• _Problem details_:
Please transcribe every record below exactly as written.

• _Data extract_:

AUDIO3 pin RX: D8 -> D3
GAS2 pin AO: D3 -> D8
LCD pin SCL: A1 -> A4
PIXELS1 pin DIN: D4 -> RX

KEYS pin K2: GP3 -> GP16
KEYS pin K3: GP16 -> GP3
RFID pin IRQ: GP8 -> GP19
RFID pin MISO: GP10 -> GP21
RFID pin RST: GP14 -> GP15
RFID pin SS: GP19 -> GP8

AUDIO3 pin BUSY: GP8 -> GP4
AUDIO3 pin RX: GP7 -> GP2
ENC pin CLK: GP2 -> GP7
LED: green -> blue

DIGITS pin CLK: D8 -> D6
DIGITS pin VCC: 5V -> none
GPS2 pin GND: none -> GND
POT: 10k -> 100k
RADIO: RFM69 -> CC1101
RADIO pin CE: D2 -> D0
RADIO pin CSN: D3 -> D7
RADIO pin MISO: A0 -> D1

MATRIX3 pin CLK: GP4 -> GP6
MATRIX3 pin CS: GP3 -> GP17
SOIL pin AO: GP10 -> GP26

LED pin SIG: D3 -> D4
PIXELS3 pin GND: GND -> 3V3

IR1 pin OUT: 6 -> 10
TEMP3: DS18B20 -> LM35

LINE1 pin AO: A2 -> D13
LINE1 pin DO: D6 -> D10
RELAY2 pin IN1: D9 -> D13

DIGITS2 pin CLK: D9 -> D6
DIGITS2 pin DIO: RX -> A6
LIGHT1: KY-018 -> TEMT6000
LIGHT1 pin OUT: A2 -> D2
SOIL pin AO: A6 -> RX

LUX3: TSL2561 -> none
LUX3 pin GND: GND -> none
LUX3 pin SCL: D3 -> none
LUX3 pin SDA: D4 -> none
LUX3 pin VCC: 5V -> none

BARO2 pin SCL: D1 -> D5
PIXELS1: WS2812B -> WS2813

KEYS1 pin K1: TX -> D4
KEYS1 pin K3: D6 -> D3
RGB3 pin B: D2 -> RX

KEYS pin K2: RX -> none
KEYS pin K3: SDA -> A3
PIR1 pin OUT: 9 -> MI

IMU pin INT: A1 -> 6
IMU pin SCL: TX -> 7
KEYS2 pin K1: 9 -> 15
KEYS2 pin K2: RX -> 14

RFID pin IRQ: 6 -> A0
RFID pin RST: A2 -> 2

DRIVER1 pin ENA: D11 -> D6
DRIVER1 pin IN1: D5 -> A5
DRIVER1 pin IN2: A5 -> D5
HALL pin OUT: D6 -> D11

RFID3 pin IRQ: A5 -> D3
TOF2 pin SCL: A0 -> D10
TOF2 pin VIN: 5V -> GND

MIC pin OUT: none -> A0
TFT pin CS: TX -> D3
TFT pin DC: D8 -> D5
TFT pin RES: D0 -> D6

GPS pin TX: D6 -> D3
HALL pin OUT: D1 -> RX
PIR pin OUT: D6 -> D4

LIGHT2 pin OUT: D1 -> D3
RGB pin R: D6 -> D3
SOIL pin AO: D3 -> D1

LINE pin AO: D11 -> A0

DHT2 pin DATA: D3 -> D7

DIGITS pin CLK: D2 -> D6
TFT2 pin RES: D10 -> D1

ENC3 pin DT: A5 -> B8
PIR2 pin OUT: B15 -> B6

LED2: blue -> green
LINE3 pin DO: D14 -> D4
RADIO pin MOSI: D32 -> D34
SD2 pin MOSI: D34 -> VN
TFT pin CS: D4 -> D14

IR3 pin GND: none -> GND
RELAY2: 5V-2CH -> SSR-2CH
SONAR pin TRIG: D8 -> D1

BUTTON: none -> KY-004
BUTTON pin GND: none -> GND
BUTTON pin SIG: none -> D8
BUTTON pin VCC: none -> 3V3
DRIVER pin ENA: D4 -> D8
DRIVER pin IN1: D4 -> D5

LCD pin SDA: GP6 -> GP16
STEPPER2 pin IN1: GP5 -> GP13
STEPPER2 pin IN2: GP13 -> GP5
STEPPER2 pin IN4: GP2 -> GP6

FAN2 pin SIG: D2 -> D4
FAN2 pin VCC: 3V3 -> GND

• _Exercise answer_:
AUDIO3 pin RX: D8 -> D3
GAS2 pin AO: D3 -> D8
LCD pin SCL: A1 -> A4
PIXELS1 pin DIN: D4 -> RX

KEYS pin K2: GP3 -> GP16
KEYS pin K3: GP16 -> GP3
RFID pin IRQ: GP8 -> GP19
RFID pin MISO: GP10 -> GP21
RFID pin RST: GP14 -> GP15
RFID pin SS: GP19 -> GP8

AUDIO3 pin BUSY: GP8 -> GP4
AUDIO3 pin RX: GP7 -> GP2
ENC pin CLK: GP2 -> GP7
LED: green -> blue

DIGITS pin CLK: D8 -> D6
DIGITS pin VCC: 5V -> none
GPS2 pin GND: none -> GND
POT: 10k -> 100k
RADIO: RFM69 -> CC1101
RADIO pin CE: D2 -> D0
RADIO pin CSN: D3 -> D7
RADIO pin MISO: A0 -> D1

MATRIX3 pin CLK: GP4 -> GP6
MATRIX3 pin CS: GP3 -> GP17
SOIL pin AO: GP10 -> GP26

LED pin SIG: D3 -> D4
PIXELS3 pin GND: GND -> 3V3

IR1 pin OUT: 6 -> 10
TEMP3: DS18B20 -> LM35

LINE1 pin AO: A2 -> D13
LINE1 pin DO: D6 -> D10
RELAY2 pin IN1: D9 -> D13

DIGITS2 pin CLK: D9 -> D6
DIGITS2 pin DIO: RX -> A6
LIGHT1: KY-018 -> TEMT6000
LIGHT1 pin OUT: A2 -> D2
SOIL pin AO: A6 -> RX

LUX3: TSL2561 -> none
LUX3 pin GND: GND -> none
LUX3 pin SCL: D3 -> none
LUX3 pin SDA: D4 -> none
LUX3 pin VCC: 5V -> none

BARO2 pin SCL: D1 -> D5
PIXELS1: WS2812B -> WS2813

KEYS1 pin K1: TX -> D4
KEYS1 pin K3: D6 -> D3
RGB3 pin B: D2 -> RX

KEYS pin K2: RX -> none
KEYS pin K3: SDA -> A3
PIR1 pin OUT: 9 -> MI

IMU pin INT: A1 -> 6
IMU pin SCL: TX -> 7
KEYS2 pin K1: 9 -> 15
KEYS2 pin K2: RX -> 14

RFID pin IRQ: 6 -> A0
RFID pin RST: A2 -> 2

DRIVER1 pin ENA: D11 -> D6
DRIVER1 pin IN1: D5 -> A5
DRIVER1 pin IN2: A5 -> D5
HALL pin OUT: D6 -> D11

RFID3 pin IRQ: A5 -> D3
TOF2 pin SCL: A0 -> D10
TOF2 pin VIN: 5V -> GND

MIC pin OUT: none -> A0
TFT pin CS: TX -> D3
TFT pin DC: D8 -> D5
TFT pin RES: D0 -> D6

GPS pin TX: D6 -> D3
HALL pin OUT: D1 -> RX
PIR pin OUT: D6 -> D4

LIGHT2 pin OUT: D1 -> D3
RGB pin R: D6 -> D3
SOIL pin AO: D3 -> D1

LINE pin AO: D11 -> A0

DHT2 pin DATA: D3 -> D7

DIGITS pin CLK: D2 -> D6
TFT2 pin RES: D10 -> D1

ENC3 pin DT: A5 -> B8
PIR2 pin OUT: B15 -> B6

LED2: blue -> green
LINE3 pin DO: D14 -> D4
RADIO pin MOSI: D32 -> D34
SD2 pin MOSI: D34 -> VN
TFT pin CS: D4 -> D14

IR3 pin GND: none -> GND
RELAY2: 5V-2CH -> SSR-2CH
SONAR pin TRIG: D8 -> D1

BUTTON: none -> KY-004
BUTTON pin GND: none -> GND
BUTTON pin SIG: none -> D8
BUTTON pin VCC: none -> 3V3
DRIVER pin ENA: D4 -> D8
DRIVER pin IN1: D4 -> D5

LCD pin SDA: GP6 -> GP16
STEPPER2 pin IN1: GP5 -> GP13
STEPPER2 pin IN2: GP13 -> GP5
STEPPER2 pin IN4: GP2 -> GP6

FAN2 pin SIG: D2 -> D4
FAN2 pin VCC: 3V3 -> GND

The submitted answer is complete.